Problem details: The records are to be reproduced verbatim.

-- Record set follows --

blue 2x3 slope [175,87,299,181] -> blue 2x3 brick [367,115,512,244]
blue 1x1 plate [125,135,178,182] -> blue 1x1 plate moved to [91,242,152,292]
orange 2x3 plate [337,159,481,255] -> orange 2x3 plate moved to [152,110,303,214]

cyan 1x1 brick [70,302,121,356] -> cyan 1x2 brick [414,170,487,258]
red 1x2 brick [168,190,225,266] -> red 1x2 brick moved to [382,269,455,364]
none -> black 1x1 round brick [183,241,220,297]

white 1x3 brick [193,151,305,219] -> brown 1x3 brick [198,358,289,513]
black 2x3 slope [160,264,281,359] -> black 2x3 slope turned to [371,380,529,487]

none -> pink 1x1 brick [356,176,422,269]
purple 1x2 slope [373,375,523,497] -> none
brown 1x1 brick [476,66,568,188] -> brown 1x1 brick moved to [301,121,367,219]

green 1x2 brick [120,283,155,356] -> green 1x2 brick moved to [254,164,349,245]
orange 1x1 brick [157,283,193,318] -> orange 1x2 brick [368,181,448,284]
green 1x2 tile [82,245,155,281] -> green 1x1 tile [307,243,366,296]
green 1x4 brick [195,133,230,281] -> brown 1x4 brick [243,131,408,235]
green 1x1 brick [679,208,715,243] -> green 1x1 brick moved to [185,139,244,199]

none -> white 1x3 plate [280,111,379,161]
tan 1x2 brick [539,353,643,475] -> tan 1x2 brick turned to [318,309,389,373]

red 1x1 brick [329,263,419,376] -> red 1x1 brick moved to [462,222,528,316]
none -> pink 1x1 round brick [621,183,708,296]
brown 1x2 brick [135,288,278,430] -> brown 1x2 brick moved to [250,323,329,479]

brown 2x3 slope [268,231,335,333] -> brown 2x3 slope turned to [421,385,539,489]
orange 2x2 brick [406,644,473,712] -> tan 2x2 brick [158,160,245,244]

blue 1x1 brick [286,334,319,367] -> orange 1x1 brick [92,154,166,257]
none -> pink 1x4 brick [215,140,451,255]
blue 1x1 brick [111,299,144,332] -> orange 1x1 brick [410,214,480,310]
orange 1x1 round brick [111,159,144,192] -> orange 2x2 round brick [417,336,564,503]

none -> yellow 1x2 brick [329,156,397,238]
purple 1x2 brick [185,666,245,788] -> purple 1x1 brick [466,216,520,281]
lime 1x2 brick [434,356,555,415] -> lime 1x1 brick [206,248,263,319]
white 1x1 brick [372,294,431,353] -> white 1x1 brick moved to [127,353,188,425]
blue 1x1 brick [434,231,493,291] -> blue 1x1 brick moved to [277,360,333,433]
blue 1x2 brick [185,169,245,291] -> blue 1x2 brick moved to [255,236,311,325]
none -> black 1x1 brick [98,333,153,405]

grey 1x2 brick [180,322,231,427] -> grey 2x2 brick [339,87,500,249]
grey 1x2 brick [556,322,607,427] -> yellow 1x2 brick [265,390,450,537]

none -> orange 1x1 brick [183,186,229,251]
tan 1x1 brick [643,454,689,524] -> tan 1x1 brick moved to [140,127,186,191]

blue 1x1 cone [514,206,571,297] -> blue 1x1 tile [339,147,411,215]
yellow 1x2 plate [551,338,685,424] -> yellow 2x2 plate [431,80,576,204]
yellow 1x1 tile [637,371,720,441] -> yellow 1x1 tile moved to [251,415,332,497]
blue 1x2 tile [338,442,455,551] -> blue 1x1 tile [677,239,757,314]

-- Record set concluded --

Output for this task:
blue 2x3 slope [175,87,299,181] -> blue 2x3 brick [367,115,512,244]
blue 1x1 plate [125,135,178,182] -> blue 1x1 plate moved to [91,242,152,292]
orange 2x3 plate [337,159,481,255] -> orange 2x3 plate moved to [152,110,303,214]

cyan 1x1 brick [70,302,121,356] -> cyan 1x2 brick [414,170,487,258]
red 1x2 brick [168,190,225,266] -> red 1x2 brick moved to [382,269,455,364]
none -> black 1x1 round brick [183,241,220,297]

white 1x3 brick [193,151,305,219] -> brown 1x3 brick [198,358,289,513]
black 2x3 slope [160,264,281,359] -> black 2x3 slope turned to [371,380,529,487]

none -> pink 1x1 brick [356,176,422,269]
purple 1x2 slope [373,375,523,497] -> none
brown 1x1 brick [476,66,568,188] -> brown 1x1 brick moved to [301,121,367,219]

green 1x2 brick [120,283,155,356] -> green 1x2 brick moved to [254,164,349,245]
orange 1x1 brick [157,283,193,318] -> orange 1x2 brick [368,181,448,284]
green 1x2 tile [82,245,155,281] -> green 1x1 tile [307,243,366,296]
green 1x4 brick [195,133,230,281] -> brown 1x4 brick [243,131,408,235]
green 1x1 brick [679,208,715,243] -> green 1x1 brick moved to [185,139,244,199]

none -> white 1x3 plate [280,111,379,161]
tan 1x2 brick [539,353,643,475] -> tan 1x2 brick turned to [318,309,389,373]

red 1x1 brick [329,263,419,376] -> red 1x1 brick moved to [462,222,528,316]
none -> pink 1x1 round brick [621,183,708,296]
brown 1x2 brick [135,288,278,430] -> brown 1x2 brick moved to [250,323,329,479]

brown 2x3 slope [268,231,335,333] -> brown 2x3 slope turned to [421,385,539,489]
orange 2x2 brick [406,644,473,712] -> tan 2x2 brick [158,160,245,244]

blue 1x1 brick [286,334,319,367] -> orange 1x1 brick [92,154,166,257]
none -> pink 1x4 brick [215,140,451,255]
blue 1x1 brick [111,299,144,332] -> orange 1x1 brick [410,214,480,310]
orange 1x1 round brick [111,159,144,192] -> orange 2x2 round brick [417,336,564,503]

none -> yellow 1x2 brick [329,156,397,238]
purple 1x2 brick [185,666,245,788] -> purple 1x1 brick [466,216,520,281]
lime 1x2 brick [434,356,555,415] -> lime 1x1 brick [206,248,263,319]
white 1x1 brick [372,294,431,353] -> white 1x1 brick moved to [127,353,188,425]
blue 1x1 brick [434,231,493,291] -> blue 1x1 brick moved to [277,360,333,433]
blue 1x2 brick [185,169,245,291] -> blue 1x2 brick moved to [255,236,311,325]
none -> black 1x1 brick [98,333,153,405]

grey 1x2 brick [180,322,231,427] -> grey 2x2 brick [339,87,500,249]
grey 1x2 brick [556,322,607,427] -> yellow 1x2 brick [265,390,450,537]

none -> orange 1x1 brick [183,186,229,251]
tan 1x1 brick [643,454,689,524] -> tan 1x1 brick moved to [140,127,186,191]

blue 1x1 cone [514,206,571,297] -> blue 1x1 tile [339,147,411,215]
yellow 1x2 plate [551,338,685,424] -> yellow 2x2 plate [431,80,576,204]
yellow 1x1 tile [637,371,720,441] -> yellow 1x1 tile moved to [251,415,332,497]
blue 1x2 tile [338,442,455,551] -> blue 1x1 tile [677,239,757,314]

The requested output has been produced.